== Data to process ==

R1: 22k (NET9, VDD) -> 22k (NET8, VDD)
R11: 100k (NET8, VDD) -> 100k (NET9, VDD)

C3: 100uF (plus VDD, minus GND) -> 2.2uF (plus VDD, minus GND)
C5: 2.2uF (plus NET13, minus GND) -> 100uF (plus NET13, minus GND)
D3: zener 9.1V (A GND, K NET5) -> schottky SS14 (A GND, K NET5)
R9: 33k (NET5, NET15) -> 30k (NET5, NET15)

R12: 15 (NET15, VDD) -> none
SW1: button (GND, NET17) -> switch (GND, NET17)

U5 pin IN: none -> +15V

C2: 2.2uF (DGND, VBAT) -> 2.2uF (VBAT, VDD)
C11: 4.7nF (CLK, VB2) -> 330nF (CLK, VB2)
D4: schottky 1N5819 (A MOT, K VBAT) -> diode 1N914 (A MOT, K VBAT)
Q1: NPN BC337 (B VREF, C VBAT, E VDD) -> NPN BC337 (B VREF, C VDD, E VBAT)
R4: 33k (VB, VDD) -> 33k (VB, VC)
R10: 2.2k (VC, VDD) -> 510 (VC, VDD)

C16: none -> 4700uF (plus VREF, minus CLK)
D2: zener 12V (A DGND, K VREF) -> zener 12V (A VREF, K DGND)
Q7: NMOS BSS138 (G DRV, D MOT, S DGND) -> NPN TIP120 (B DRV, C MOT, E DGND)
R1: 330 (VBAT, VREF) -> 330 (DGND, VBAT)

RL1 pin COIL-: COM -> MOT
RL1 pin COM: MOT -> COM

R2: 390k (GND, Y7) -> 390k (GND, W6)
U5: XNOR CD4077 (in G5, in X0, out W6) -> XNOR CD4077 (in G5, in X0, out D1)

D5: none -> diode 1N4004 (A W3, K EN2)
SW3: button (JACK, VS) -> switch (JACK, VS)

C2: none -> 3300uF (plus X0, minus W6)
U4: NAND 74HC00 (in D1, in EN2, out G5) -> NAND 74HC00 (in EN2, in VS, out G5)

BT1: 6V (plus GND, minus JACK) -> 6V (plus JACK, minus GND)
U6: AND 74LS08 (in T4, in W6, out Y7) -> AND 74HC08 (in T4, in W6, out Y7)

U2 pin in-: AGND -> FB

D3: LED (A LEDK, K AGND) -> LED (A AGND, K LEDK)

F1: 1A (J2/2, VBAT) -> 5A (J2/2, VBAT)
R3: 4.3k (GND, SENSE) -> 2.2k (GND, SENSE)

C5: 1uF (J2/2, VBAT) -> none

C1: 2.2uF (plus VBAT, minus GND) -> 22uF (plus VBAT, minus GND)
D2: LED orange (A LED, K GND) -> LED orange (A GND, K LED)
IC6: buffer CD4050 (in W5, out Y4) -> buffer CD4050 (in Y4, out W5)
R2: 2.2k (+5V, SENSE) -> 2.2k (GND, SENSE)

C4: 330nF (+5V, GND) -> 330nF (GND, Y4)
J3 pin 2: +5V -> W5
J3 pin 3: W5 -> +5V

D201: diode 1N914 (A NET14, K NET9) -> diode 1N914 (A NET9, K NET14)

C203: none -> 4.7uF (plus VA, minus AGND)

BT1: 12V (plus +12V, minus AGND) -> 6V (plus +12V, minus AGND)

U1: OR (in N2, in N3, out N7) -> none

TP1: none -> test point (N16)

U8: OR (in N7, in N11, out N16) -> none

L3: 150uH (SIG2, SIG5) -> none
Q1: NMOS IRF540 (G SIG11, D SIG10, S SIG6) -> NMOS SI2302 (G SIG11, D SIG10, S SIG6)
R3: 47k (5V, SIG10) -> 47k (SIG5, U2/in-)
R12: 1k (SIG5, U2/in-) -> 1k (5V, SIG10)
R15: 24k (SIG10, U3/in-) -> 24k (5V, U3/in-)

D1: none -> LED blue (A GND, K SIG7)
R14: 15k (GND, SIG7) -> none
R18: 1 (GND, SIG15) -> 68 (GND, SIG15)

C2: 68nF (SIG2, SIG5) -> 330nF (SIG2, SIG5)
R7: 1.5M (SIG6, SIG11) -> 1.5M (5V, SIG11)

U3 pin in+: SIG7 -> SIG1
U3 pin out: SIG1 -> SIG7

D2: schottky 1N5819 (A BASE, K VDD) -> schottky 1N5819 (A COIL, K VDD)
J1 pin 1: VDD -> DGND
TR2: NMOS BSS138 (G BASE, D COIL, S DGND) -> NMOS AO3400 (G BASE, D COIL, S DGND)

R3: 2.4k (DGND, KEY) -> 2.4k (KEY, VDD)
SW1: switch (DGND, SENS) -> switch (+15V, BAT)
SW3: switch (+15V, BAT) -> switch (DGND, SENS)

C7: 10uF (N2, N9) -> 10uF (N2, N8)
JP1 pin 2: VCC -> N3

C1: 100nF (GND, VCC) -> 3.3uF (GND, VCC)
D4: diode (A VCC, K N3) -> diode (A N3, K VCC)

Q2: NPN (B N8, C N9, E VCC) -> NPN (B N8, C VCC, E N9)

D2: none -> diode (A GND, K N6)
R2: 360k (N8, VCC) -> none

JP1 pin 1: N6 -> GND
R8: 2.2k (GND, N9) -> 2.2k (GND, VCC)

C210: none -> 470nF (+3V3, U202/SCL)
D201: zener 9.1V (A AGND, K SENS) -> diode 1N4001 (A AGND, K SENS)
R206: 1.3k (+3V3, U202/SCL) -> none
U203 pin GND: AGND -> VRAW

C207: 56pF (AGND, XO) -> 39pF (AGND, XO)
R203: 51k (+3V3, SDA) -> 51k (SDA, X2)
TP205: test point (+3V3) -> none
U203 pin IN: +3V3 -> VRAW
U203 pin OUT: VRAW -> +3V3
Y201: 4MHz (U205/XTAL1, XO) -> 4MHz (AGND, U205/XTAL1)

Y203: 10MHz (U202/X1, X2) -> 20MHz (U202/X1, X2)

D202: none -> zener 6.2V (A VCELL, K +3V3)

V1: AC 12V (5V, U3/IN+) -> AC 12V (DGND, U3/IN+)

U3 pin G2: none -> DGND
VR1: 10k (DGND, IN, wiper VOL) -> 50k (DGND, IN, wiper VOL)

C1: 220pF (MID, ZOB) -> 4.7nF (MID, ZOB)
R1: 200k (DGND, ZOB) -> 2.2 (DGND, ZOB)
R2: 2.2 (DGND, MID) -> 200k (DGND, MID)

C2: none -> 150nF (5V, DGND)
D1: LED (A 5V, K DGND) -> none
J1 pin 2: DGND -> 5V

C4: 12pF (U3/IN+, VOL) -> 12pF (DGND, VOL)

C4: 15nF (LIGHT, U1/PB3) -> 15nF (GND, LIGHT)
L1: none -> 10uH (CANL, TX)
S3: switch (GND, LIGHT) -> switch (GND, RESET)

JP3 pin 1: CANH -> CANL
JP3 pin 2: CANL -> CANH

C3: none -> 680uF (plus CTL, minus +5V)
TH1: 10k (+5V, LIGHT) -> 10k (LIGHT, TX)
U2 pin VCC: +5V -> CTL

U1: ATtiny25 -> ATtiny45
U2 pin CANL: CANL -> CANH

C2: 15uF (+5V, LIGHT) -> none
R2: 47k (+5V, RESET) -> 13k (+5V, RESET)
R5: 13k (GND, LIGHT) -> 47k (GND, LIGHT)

===

*Task brief*. Which lines in the records above contain the string "VREF"? Copy them.

*Exercise answer*.
Q1: NPN BC337 (B VREF, C VBAT, E VDD) -> NPN BC337 (B VREF, C VDD, E VBAT)
C16: none -> 4700uF (plus VREF, minus CLK)
D2: zener 12V (A DGND, K VREF) -> zener 12V (A VREF, K DGND)
R1: 330 (VBAT, VREF) -> 330 (DGND, VBAT)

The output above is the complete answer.